HOW TO COMPLETE THIS TASK:
Search the records for lines with the word "yellow" and copy each match.

DATA IN THIS EXERCISE:
━━━━━━━━━━━━━━━━

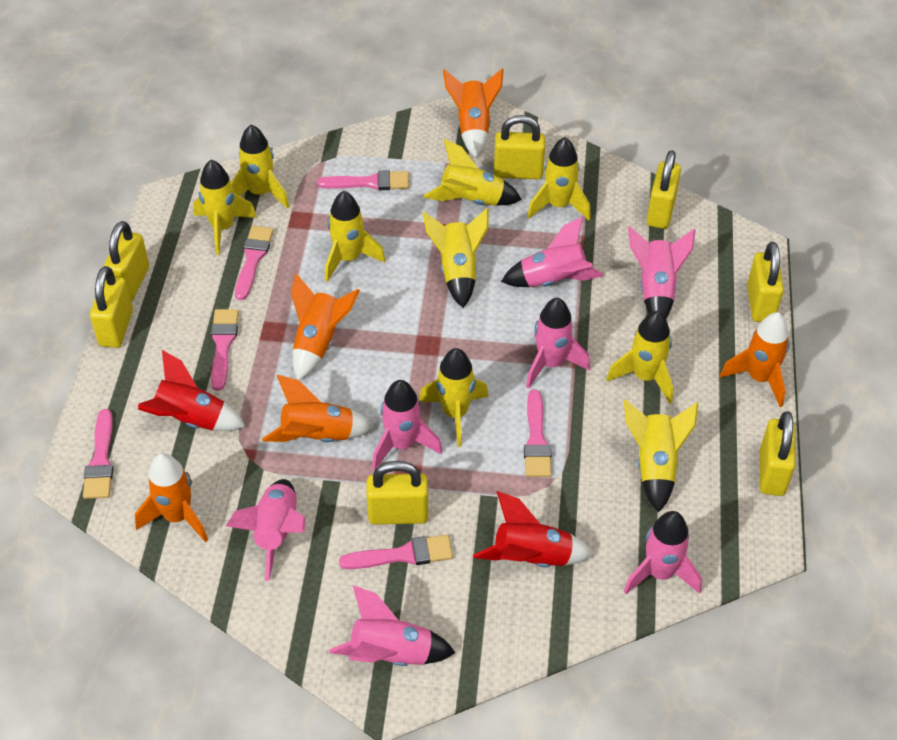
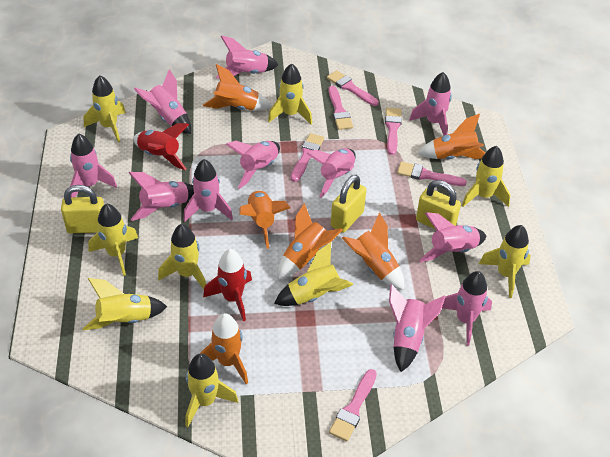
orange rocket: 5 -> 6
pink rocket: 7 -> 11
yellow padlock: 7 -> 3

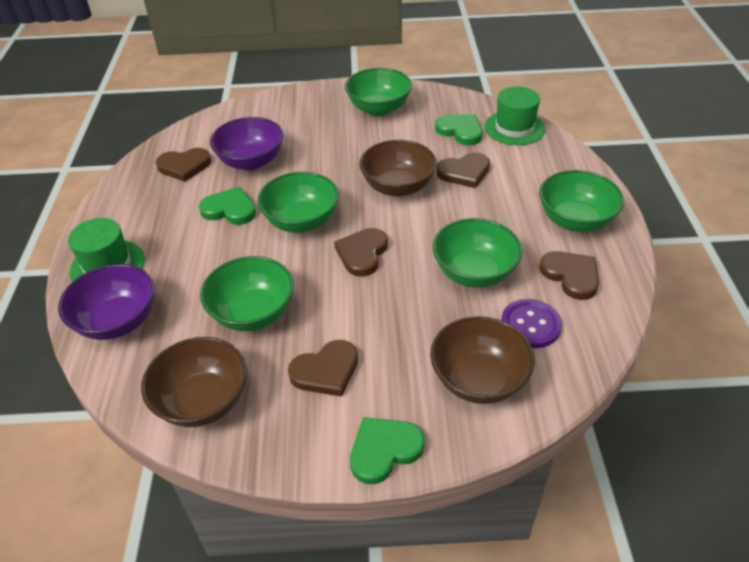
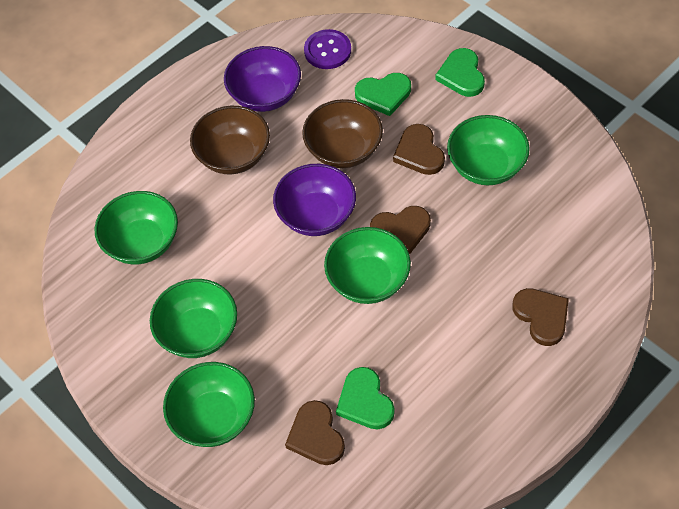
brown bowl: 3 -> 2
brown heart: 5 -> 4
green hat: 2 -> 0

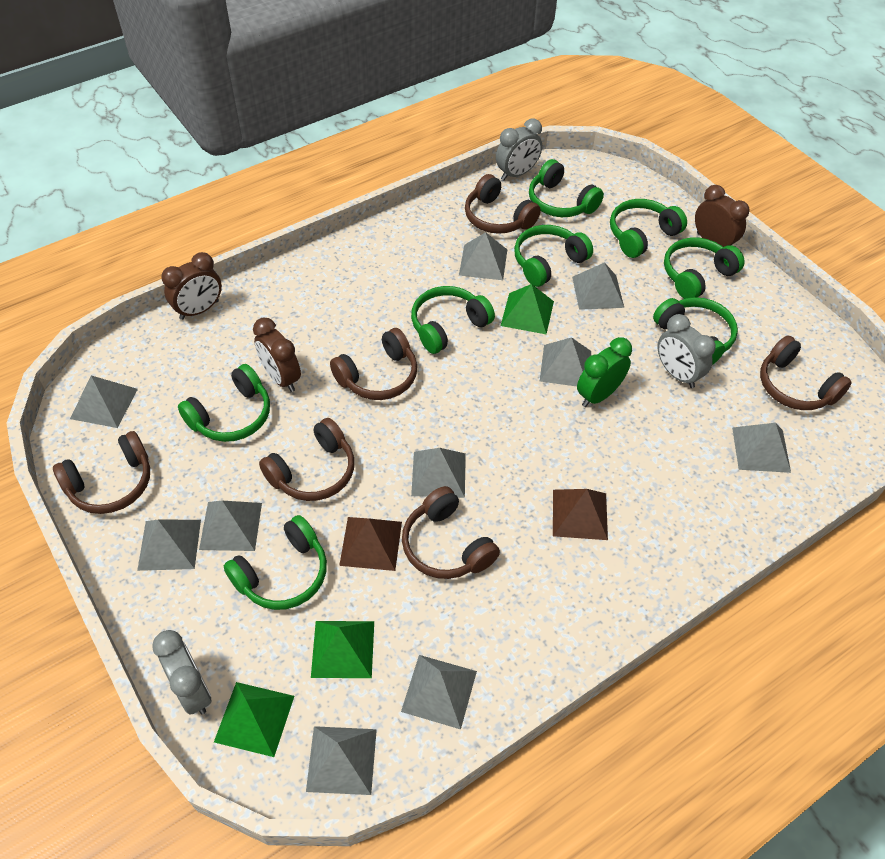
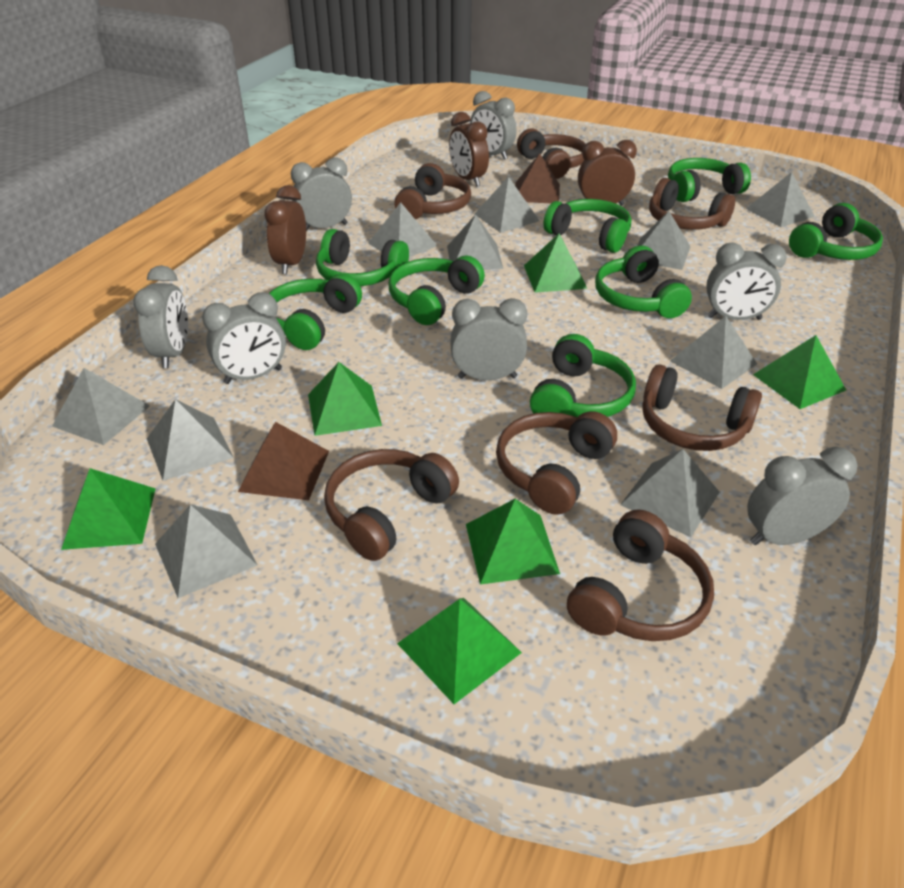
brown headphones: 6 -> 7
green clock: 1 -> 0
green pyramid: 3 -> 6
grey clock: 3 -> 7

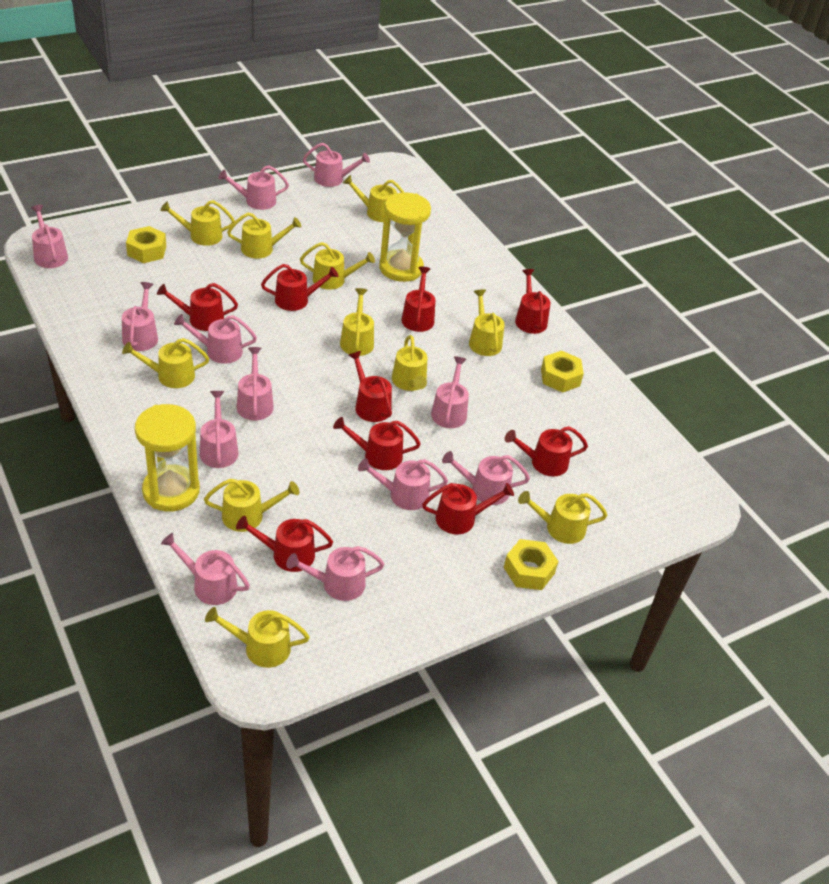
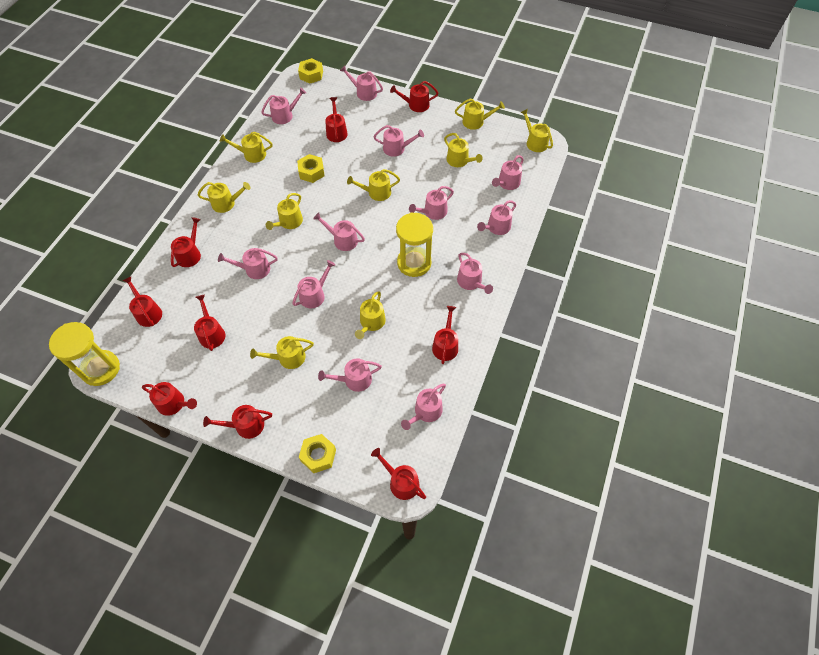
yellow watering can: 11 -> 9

━━━━━━━━━━━━━━━━

EXERCISE SOLUTION:
yellow padlock: 7 -> 3
yellow watering can: 11 -> 9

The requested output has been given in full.